### REQUIREMENT
Write out all the entries word for word, but skip any images.

### DATA UNDER STUDY
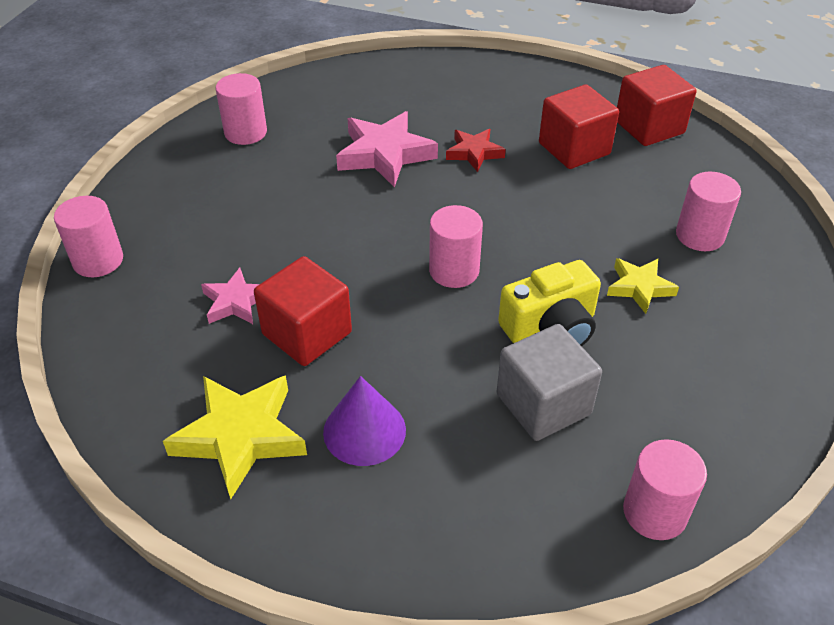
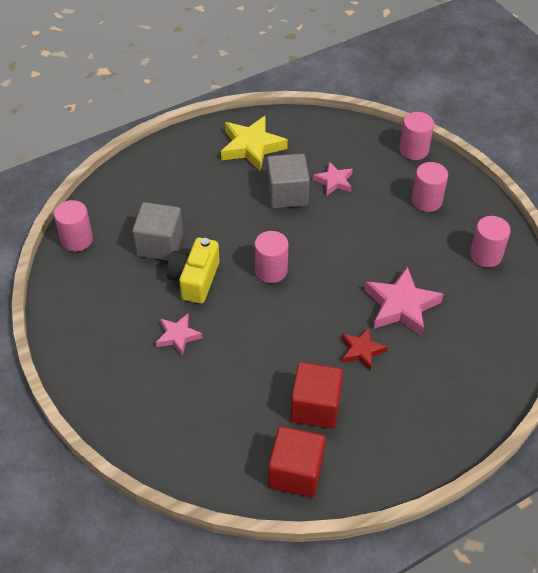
camera: 130 degrees right, 5 degrees up
(307, 333) = (287, 194): red cube -> grey cube
(364, 430) = (213, 182): purple cone -> none
(639, 287) = (178, 336): yellow star -> pink star
(700, 235) = (180, 400): pink cylinder -> pink cylinder (426, 201)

### EXERCISE RESPONSE
camera: 130 degrees right, 5 degrees up
(307, 333) = (287, 194): red cube -> grey cube
(364, 430) = (213, 182): purple cone -> none
(639, 287) = (178, 336): yellow star -> pink star
(700, 235) = (180, 400): pink cylinder -> pink cylinder (426, 201)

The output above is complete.